## EXERCISE GOAL
Please retype the records below exactly, from the first line down to and including the line with "none -> yellow tile I4 level 1".
PROVIDED DATA START
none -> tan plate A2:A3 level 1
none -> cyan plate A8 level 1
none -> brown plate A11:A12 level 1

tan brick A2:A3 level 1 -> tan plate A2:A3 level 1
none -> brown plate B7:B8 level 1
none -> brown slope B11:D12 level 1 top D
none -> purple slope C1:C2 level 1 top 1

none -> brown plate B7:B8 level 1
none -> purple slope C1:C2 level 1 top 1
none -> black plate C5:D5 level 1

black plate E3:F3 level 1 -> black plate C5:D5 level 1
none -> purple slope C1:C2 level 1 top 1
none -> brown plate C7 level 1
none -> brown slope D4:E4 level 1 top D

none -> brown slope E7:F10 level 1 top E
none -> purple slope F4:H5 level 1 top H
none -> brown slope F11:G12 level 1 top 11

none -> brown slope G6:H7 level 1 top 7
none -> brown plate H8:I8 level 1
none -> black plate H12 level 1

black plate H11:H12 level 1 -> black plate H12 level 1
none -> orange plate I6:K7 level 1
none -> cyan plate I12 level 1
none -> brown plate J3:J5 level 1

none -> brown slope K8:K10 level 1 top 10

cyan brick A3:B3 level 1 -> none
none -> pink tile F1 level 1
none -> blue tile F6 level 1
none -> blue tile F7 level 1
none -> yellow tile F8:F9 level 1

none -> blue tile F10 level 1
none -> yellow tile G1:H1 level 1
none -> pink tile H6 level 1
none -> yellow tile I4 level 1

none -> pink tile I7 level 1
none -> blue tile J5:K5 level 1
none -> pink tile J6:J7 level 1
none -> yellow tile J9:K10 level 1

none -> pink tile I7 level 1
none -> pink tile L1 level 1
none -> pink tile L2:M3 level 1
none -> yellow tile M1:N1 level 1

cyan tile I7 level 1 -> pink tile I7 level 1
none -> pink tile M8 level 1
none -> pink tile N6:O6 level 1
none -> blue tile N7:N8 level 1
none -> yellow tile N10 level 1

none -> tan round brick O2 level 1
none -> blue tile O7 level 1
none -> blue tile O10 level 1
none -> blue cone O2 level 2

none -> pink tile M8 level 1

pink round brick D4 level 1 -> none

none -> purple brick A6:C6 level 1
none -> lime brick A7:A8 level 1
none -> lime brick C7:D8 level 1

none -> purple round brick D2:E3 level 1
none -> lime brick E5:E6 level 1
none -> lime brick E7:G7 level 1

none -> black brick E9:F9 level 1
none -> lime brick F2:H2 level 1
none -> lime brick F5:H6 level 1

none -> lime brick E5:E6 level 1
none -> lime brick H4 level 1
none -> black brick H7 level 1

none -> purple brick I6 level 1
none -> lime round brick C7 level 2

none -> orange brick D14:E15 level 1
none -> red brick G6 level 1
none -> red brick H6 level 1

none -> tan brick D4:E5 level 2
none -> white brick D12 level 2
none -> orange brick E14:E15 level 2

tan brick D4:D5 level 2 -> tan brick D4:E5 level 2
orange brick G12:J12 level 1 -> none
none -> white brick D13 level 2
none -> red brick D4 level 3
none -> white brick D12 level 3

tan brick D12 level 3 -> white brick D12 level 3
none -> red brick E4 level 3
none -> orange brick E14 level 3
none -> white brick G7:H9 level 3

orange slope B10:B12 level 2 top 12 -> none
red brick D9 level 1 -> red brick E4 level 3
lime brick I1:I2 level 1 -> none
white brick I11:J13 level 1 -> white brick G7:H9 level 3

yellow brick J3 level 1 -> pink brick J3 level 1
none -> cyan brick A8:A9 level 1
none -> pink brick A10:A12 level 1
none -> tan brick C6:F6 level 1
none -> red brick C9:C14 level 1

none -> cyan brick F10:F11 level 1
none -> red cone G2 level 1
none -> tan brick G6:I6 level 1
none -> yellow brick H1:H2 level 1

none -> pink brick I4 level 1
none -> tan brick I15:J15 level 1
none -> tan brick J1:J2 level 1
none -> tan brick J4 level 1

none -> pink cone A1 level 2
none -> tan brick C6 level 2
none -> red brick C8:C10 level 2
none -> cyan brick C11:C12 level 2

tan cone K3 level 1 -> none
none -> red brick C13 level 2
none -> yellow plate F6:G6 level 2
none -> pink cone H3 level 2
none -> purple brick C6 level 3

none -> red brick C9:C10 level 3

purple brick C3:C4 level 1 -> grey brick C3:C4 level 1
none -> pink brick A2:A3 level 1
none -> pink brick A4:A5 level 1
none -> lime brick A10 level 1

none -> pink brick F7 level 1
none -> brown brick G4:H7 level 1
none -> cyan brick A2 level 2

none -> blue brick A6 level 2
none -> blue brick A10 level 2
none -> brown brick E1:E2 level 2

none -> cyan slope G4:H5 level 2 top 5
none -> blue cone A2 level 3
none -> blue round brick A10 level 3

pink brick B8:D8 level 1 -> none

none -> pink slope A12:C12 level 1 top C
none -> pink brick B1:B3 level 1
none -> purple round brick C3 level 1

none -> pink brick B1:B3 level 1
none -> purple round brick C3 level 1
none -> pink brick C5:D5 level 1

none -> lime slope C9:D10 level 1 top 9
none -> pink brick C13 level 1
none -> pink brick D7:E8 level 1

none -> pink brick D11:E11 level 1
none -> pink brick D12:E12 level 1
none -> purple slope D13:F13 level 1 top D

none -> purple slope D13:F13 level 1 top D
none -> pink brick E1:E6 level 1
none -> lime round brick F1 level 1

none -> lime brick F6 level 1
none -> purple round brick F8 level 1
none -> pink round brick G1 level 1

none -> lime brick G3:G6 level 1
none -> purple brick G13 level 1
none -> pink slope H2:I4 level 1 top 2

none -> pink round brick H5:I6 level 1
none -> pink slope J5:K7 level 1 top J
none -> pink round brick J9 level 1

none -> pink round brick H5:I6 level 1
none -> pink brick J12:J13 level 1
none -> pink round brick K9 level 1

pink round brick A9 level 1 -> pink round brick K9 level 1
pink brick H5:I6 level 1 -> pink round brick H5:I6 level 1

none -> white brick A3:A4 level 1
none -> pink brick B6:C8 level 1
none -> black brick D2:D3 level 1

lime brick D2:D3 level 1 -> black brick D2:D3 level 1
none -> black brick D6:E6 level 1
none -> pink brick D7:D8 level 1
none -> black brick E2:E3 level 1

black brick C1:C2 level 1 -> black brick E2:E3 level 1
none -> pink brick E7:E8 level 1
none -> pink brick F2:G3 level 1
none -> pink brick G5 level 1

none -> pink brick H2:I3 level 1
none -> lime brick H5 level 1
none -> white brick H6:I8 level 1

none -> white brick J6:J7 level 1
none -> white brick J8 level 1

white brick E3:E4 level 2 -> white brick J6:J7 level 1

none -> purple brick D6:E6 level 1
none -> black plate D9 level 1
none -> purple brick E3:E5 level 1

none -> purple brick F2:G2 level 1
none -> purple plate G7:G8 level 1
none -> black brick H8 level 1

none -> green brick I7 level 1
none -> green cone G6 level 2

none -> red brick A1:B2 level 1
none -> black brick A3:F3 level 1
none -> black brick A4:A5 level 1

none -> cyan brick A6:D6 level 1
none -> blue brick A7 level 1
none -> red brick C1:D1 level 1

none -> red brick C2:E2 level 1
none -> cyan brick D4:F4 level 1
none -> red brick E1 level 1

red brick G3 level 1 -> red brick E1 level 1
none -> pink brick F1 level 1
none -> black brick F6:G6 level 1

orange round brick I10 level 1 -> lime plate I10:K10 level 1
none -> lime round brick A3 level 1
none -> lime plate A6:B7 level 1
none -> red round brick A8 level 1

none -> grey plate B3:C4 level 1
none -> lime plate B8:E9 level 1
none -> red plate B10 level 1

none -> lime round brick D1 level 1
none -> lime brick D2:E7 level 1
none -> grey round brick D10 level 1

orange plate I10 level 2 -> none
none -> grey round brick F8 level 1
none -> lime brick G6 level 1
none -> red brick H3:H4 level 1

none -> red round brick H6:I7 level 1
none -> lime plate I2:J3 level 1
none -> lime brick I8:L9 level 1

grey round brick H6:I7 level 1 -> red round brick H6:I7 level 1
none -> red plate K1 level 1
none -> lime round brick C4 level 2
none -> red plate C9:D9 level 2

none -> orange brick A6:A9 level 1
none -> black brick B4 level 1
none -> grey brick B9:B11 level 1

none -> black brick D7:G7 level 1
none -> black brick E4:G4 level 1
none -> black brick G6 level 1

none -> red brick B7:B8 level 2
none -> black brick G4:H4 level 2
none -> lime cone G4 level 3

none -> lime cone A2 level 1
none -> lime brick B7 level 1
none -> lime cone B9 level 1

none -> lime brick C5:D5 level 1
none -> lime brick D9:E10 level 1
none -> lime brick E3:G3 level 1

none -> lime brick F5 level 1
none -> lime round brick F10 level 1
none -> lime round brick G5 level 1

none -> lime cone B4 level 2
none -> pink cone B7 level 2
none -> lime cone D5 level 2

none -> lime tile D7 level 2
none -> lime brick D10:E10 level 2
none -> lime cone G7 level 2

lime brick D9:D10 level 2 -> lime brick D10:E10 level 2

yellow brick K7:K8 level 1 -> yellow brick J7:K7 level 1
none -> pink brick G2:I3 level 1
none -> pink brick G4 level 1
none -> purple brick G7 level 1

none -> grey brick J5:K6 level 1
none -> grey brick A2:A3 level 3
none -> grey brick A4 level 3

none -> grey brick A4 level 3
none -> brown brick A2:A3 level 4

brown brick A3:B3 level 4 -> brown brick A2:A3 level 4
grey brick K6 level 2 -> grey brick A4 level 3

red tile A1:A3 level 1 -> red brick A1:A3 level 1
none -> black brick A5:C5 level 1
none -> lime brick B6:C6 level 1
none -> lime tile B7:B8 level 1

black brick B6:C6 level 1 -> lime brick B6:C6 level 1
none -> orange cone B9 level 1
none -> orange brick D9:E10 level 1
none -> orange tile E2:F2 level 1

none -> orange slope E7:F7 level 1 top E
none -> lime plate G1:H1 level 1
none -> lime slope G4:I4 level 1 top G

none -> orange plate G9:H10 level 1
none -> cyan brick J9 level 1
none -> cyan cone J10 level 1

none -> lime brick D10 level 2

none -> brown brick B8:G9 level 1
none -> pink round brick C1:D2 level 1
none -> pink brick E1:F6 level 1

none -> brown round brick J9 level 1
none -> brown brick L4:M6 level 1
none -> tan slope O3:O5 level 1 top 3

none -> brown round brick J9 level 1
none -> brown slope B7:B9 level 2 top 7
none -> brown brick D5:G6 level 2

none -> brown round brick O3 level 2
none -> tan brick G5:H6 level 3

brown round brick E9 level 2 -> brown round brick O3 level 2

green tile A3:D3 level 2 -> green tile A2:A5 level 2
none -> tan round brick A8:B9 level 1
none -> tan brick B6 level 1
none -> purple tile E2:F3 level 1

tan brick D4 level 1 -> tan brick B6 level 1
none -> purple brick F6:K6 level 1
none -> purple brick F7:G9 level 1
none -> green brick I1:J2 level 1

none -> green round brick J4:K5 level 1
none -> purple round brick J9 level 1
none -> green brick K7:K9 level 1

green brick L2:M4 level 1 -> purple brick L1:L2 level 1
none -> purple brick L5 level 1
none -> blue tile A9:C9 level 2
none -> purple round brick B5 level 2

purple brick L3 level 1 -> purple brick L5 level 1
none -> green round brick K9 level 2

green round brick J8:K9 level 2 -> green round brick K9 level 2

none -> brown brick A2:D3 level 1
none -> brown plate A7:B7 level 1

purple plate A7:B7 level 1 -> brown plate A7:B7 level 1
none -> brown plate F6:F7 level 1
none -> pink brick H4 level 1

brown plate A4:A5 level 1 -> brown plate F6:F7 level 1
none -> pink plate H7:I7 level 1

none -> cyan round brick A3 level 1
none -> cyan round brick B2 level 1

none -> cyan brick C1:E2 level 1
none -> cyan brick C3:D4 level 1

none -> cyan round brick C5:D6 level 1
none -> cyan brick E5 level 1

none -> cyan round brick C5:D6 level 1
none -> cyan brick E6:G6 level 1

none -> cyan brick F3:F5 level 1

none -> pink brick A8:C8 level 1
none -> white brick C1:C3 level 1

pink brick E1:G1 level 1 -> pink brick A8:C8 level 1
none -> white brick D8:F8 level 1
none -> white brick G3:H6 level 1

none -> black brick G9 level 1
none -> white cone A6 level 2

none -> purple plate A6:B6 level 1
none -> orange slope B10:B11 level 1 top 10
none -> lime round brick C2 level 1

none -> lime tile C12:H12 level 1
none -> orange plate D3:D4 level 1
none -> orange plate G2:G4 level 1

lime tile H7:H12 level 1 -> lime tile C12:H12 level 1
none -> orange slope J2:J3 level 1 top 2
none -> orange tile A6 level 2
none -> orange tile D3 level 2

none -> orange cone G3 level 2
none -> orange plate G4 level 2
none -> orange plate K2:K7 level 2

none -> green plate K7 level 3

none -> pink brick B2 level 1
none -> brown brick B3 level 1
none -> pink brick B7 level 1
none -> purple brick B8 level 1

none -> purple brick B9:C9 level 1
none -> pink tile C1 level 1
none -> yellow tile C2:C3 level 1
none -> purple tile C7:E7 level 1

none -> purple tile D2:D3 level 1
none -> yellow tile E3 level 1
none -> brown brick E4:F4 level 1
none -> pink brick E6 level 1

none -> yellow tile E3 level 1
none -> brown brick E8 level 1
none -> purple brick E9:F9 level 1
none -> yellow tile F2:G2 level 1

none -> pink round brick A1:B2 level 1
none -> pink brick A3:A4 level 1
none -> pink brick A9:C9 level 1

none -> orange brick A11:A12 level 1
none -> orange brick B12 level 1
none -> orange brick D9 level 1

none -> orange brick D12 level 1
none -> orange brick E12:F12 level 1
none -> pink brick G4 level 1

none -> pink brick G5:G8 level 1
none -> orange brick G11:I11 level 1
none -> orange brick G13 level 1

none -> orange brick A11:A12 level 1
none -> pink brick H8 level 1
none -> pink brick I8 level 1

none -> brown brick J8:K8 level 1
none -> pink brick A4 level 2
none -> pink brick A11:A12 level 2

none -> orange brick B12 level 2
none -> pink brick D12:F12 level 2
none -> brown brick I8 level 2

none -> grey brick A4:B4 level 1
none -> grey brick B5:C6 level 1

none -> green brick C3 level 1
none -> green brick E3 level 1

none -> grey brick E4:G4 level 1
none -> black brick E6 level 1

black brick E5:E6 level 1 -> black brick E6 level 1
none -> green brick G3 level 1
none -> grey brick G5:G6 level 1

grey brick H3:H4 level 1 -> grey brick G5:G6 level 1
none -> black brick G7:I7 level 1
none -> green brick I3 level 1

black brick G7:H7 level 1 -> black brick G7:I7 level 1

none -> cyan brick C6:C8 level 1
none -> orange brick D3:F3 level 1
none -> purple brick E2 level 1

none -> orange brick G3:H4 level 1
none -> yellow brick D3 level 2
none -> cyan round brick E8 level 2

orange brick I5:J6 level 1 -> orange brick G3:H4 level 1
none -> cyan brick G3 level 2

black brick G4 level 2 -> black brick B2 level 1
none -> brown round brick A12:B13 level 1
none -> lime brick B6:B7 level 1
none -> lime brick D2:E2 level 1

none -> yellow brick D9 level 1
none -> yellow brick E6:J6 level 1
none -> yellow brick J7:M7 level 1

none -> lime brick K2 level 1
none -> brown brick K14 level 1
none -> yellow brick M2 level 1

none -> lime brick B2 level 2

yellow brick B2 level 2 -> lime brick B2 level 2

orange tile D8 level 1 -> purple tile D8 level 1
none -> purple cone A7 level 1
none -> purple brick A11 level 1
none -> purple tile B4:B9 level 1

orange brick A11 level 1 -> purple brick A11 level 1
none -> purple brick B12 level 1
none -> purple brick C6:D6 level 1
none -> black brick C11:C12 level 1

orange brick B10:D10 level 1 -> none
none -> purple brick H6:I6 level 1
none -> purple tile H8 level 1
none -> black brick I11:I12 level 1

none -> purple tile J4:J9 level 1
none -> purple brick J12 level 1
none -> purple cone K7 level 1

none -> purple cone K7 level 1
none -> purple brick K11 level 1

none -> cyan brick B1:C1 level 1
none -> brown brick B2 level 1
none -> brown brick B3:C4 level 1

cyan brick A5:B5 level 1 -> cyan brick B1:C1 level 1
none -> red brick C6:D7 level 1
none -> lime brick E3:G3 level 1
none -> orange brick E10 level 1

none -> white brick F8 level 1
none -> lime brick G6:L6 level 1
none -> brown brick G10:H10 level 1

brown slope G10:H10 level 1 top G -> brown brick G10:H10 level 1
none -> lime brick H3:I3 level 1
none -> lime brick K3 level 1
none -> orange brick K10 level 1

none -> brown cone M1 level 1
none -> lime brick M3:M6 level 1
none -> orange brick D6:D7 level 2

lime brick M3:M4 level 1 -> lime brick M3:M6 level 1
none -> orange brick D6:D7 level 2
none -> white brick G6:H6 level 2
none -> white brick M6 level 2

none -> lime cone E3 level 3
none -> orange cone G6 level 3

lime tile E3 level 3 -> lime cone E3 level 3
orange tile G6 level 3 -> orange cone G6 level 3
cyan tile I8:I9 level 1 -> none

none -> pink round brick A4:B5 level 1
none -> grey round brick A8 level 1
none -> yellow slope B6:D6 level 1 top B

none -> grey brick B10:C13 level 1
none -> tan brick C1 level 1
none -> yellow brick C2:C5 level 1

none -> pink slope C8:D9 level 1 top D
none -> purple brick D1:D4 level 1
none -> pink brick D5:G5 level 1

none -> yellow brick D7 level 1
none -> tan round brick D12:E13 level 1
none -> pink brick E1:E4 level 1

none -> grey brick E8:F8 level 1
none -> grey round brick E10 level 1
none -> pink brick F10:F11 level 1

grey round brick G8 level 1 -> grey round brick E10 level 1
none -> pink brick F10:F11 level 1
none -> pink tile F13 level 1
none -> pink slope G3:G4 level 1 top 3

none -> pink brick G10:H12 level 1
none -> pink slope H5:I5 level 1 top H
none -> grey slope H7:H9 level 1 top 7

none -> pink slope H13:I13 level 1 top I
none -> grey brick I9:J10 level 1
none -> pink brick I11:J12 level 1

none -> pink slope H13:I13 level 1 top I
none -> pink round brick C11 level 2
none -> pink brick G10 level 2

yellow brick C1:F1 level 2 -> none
PROVIDED DATA END
## REPLY
none -> tan plate A2:A3 level 1
none -> cyan plate A8 level 1
none -> brown plate A11:A12 level 1

tan brick A2:A3 level 1 -> tan plate A2:A3 level 1
none -> brown plate B7:B8 level 1
none -> brown slope B11:D12 level 1 top D
none -> purple slope C1:C2 level 1 top 1

none -> brown plate B7:B8 level 1
none -> purple slope C1:C2 level 1 top 1
none -> black plate C5:D5 level 1

black plate E3:F3 level 1 -> black plate C5:D5 level 1
none -> purple slope C1:C2 level 1 top 1
none -> brown plate C7 level 1
none -> brown slope D4:E4 level 1 top D

none -> brown slope E7:F10 level 1 top E
none -> purple slope F4:H5 level 1 top H
none -> brown slope F11:G12 level 1 top 11

none -> brown slope G6:H7 level 1 top 7
none -> brown plate H8:I8 level 1
none -> black plate H12 level 1

black plate H11:H12 level 1 -> black plate H12 level 1
none -> orange plate I6:K7 level 1
none -> cyan plate I12 level 1
none -> brown plate J3:J5 level 1

none -> brown slope K8:K10 level 1 top 10

cyan brick A3:B3 level 1 -> none
none -> pink tile F1 level 1
none -> blue tile F6 level 1
none -> blue tile F7 level 1
none -> yellow tile F8:F9 level 1

none -> blue tile F10 level 1
none -> yellow tile G1:H1 level 1
none -> pink tile H6 level 1
none -> yellow tile I4 level 1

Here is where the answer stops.